━━ RECORD EXTRACTS ━━
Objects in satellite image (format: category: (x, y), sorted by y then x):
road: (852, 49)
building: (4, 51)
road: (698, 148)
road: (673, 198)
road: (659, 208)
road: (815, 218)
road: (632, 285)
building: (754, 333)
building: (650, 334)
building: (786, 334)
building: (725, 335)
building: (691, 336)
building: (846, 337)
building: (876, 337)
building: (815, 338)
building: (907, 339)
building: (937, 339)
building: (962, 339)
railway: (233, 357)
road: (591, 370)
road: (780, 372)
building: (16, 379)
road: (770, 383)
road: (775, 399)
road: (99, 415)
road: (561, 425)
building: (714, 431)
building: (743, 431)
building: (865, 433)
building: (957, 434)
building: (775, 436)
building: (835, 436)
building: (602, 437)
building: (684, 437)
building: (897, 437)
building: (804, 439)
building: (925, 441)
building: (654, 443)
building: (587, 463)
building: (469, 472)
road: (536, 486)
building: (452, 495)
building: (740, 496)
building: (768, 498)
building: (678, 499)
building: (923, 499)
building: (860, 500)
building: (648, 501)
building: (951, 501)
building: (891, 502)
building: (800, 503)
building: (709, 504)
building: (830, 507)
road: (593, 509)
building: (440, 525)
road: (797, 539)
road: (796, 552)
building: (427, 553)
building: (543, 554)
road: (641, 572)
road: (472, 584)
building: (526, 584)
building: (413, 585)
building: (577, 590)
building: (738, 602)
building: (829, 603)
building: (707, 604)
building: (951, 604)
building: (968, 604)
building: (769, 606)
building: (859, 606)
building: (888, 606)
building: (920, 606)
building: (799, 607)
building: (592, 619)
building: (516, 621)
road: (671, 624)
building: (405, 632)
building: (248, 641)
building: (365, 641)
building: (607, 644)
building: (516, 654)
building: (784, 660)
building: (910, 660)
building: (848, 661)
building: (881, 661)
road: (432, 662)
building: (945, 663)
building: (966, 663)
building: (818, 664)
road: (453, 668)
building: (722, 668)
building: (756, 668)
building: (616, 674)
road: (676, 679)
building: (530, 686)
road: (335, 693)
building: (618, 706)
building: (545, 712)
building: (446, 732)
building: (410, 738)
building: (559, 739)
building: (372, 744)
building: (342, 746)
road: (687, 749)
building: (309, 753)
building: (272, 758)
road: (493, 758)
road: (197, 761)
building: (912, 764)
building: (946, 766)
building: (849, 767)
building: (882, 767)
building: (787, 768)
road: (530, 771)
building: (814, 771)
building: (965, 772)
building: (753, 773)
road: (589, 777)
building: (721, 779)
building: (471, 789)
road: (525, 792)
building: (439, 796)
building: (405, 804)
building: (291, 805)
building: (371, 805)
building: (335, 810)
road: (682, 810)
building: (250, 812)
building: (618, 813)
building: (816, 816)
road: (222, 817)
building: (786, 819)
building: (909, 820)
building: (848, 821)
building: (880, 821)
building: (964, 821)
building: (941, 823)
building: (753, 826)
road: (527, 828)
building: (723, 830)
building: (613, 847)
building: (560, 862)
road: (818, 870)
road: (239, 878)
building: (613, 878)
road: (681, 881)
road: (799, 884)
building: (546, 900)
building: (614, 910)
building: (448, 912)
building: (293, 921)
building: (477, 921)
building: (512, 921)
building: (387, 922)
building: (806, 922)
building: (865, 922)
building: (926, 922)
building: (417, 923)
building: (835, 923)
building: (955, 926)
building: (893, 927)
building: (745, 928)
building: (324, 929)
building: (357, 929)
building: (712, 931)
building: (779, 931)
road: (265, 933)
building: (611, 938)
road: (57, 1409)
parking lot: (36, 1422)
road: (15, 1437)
━━━
◆ **YOUR GOAL**
Output every entry exactly.

◆ **SOLUTION FOR THIS PROBLEM**
Objects in satellite image (format: category: (x, y), sorted by y then x):
road: (852, 49)
building: (4, 51)
road: (698, 148)
road: (673, 198)
road: (659, 208)
road: (815, 218)
road: (632, 285)
building: (754, 333)
building: (650, 334)
building: (786, 334)
building: (725, 335)
building: (691, 336)
building: (846, 337)
building: (876, 337)
building: (815, 338)
building: (907, 339)
building: (937, 339)
building: (962, 339)
railway: (233, 357)
road: (591, 370)
road: (780, 372)
building: (16, 379)
road: (770, 383)
road: (775, 399)
road: (99, 415)
road: (561, 425)
building: (714, 431)
building: (743, 431)
building: (865, 433)
building: (957, 434)
building: (775, 436)
building: (835, 436)
building: (602, 437)
building: (684, 437)
building: (897, 437)
building: (804, 439)
building: (925, 441)
building: (654, 443)
building: (587, 463)
building: (469, 472)
road: (536, 486)
building: (452, 495)
building: (740, 496)
building: (768, 498)
building: (678, 499)
building: (923, 499)
building: (860, 500)
building: (648, 501)
building: (951, 501)
building: (891, 502)
building: (800, 503)
building: (709, 504)
building: (830, 507)
road: (593, 509)
building: (440, 525)
road: (797, 539)
road: (796, 552)
building: (427, 553)
building: (543, 554)
road: (641, 572)
road: (472, 584)
building: (526, 584)
building: (413, 585)
building: (577, 590)
building: (738, 602)
building: (829, 603)
building: (707, 604)
building: (951, 604)
building: (968, 604)
building: (769, 606)
building: (859, 606)
building: (888, 606)
building: (920, 606)
building: (799, 607)
building: (592, 619)
building: (516, 621)
road: (671, 624)
building: (405, 632)
building: (248, 641)
building: (365, 641)
building: (607, 644)
building: (516, 654)
building: (784, 660)
building: (910, 660)
building: (848, 661)
building: (881, 661)
road: (432, 662)
building: (945, 663)
building: (966, 663)
building: (818, 664)
road: (453, 668)
building: (722, 668)
building: (756, 668)
building: (616, 674)
road: (676, 679)
building: (530, 686)
road: (335, 693)
building: (618, 706)
building: (545, 712)
building: (446, 732)
building: (410, 738)
building: (559, 739)
building: (372, 744)
building: (342, 746)
road: (687, 749)
building: (309, 753)
building: (272, 758)
road: (493, 758)
road: (197, 761)
building: (912, 764)
building: (946, 766)
building: (849, 767)
building: (882, 767)
building: (787, 768)
road: (530, 771)
building: (814, 771)
building: (965, 772)
building: (753, 773)
road: (589, 777)
building: (721, 779)
building: (471, 789)
road: (525, 792)
building: (439, 796)
building: (405, 804)
building: (291, 805)
building: (371, 805)
building: (335, 810)
road: (682, 810)
building: (250, 812)
building: (618, 813)
building: (816, 816)
road: (222, 817)
building: (786, 819)
building: (909, 820)
building: (848, 821)
building: (880, 821)
building: (964, 821)
building: (941, 823)
building: (753, 826)
road: (527, 828)
building: (723, 830)
building: (613, 847)
building: (560, 862)
road: (818, 870)
road: (239, 878)
building: (613, 878)
road: (681, 881)
road: (799, 884)
building: (546, 900)
building: (614, 910)
building: (448, 912)
building: (293, 921)
building: (477, 921)
building: (512, 921)
building: (387, 922)
building: (806, 922)
building: (865, 922)
building: (926, 922)
building: (417, 923)
building: (835, 923)
building: (955, 926)
building: (893, 927)
building: (745, 928)
building: (324, 929)
building: (357, 929)
building: (712, 931)
building: (779, 931)
road: (265, 933)
building: (611, 938)
road: (57, 1409)
parking lot: (36, 1422)
road: (15, 1437)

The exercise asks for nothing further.